⟨

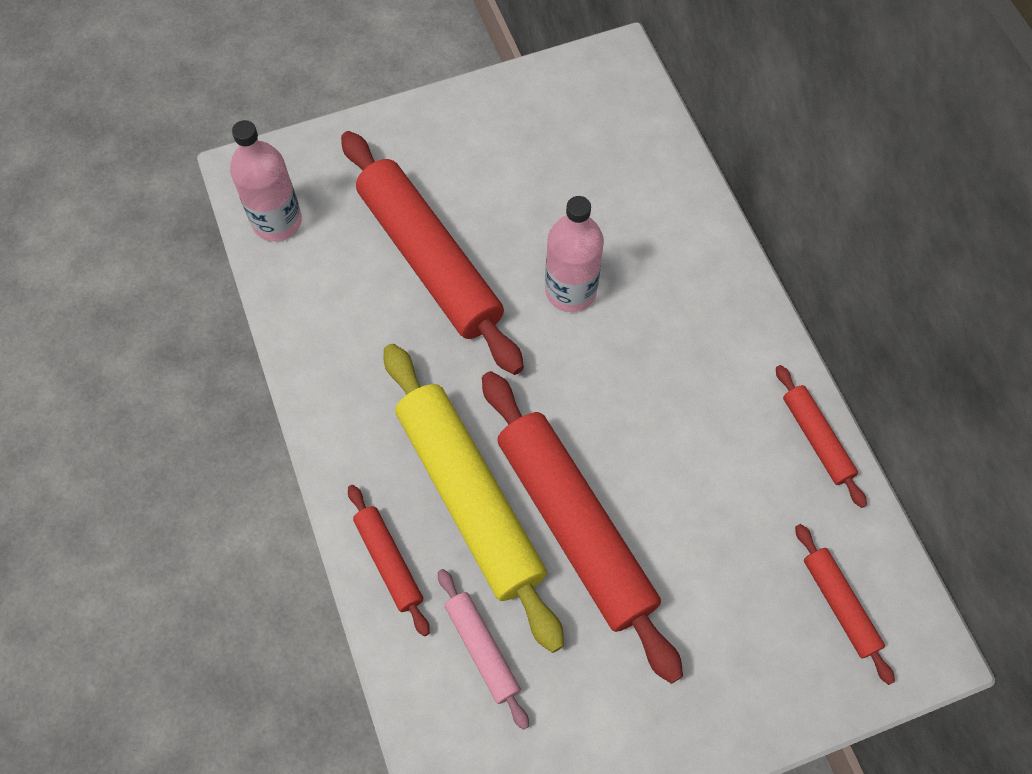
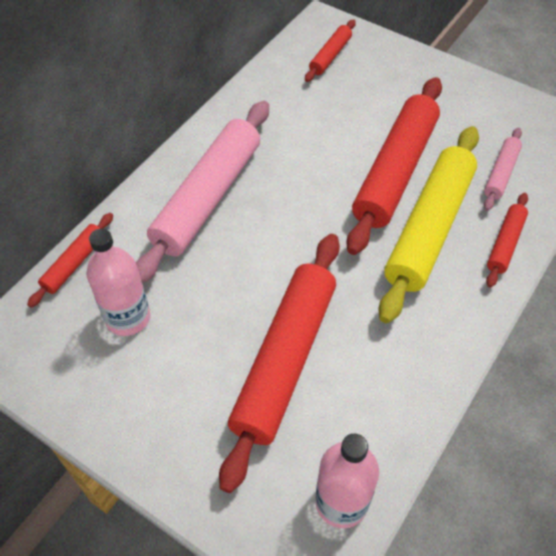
camera: 125 degrees left, 10 degrees down
(570, 290) = (240, 259): pink bottle -> pink bottle (128, 317)
(676, 308) = (207, 197): none -> pink rolling pin
(816, 439) = (244, 99): red rolling pin -> red rolling pin (74, 263)

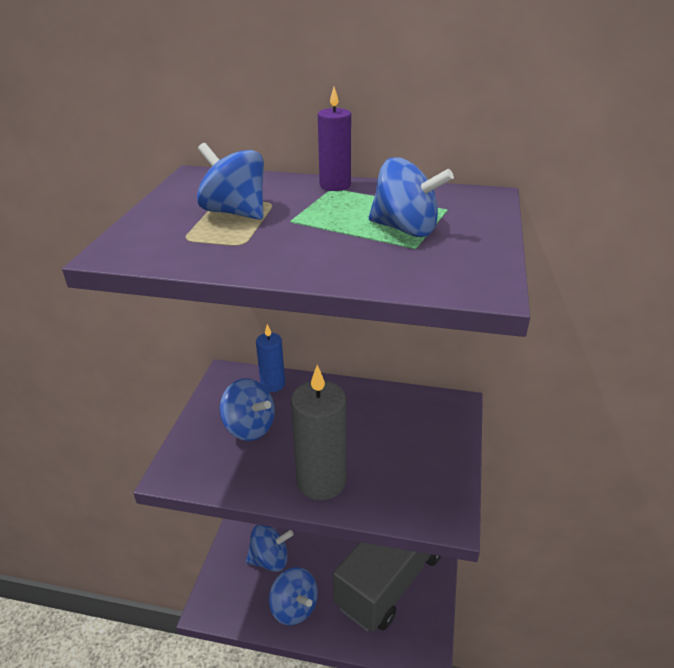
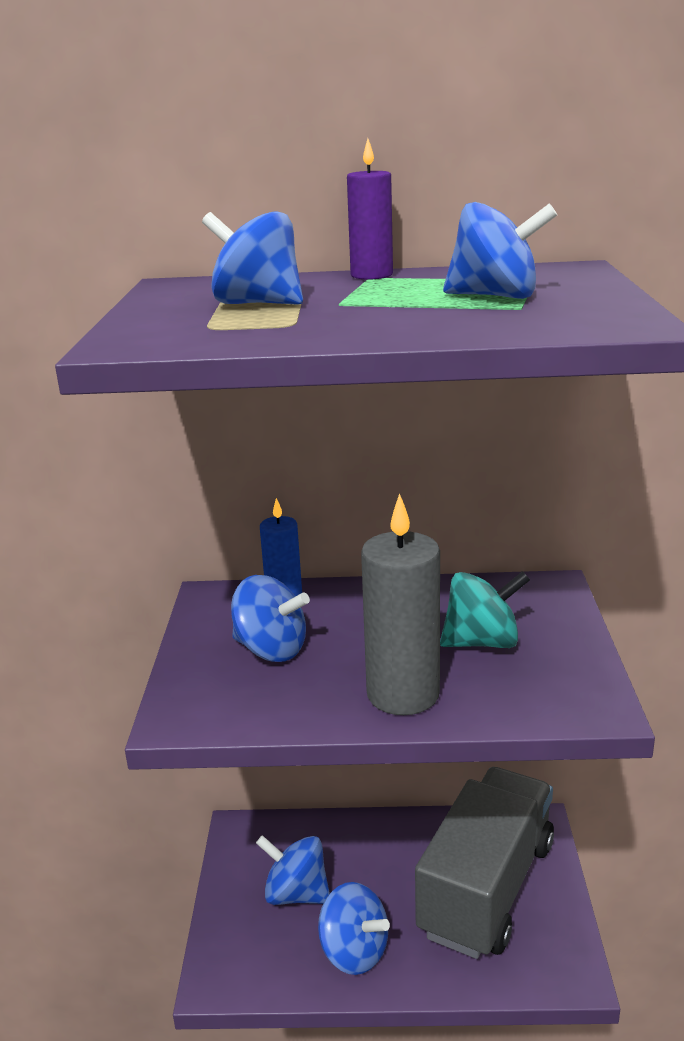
camera: 10 degrees left, 10 degrees down
(270, 559) = (296, 894): blue spinning top -> blue spinning top turned 135 degrees counterclockwise
(390, 446) = (482, 642): none -> turquoise spinning top

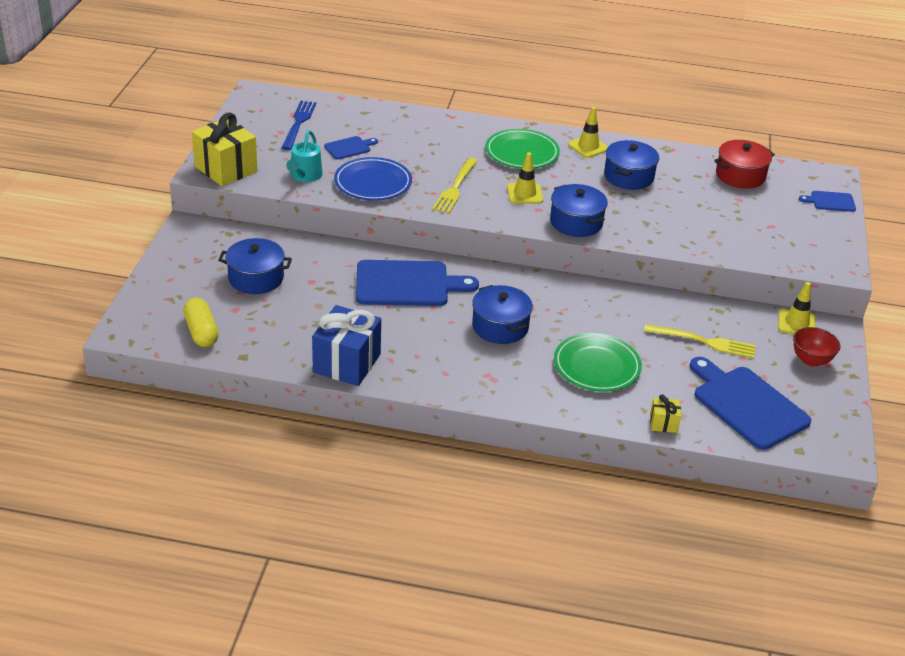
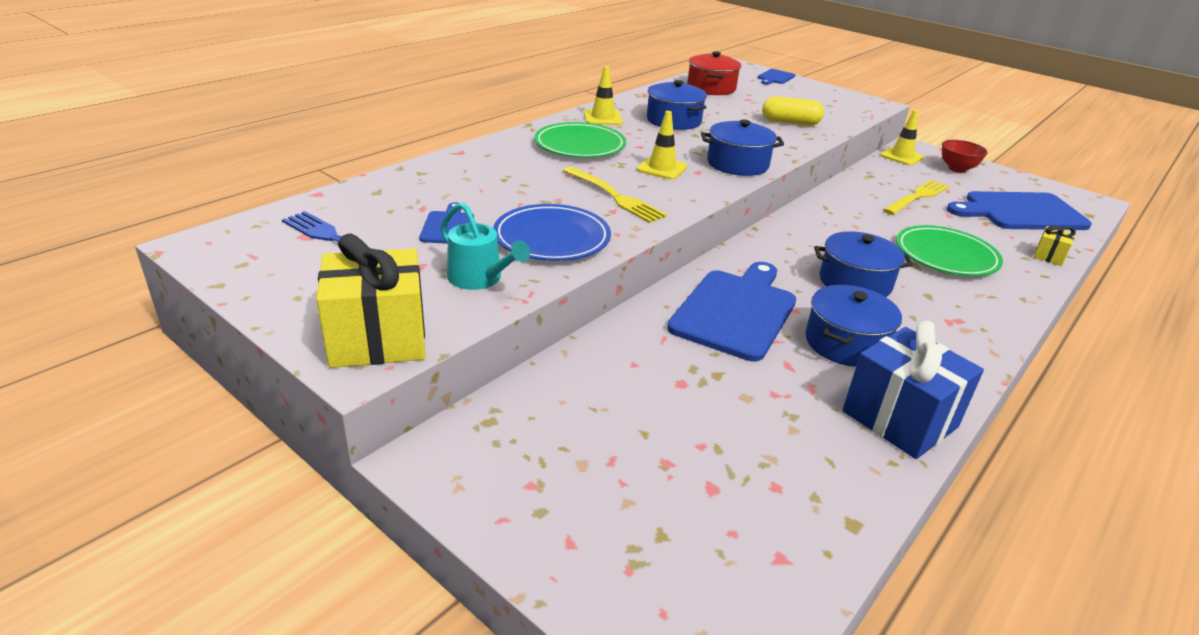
camera: 60 degrees left, 5 degrees down
(201, 332) = (760, 554): yellow capsule -> yellow capsule (790, 122)
(256, 278) = (638, 434): blue pot -> blue pot (845, 343)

⟩

Among the lines above, find those holding the word "spinning" and state how many there are, number only.

* [Exercise result]: 2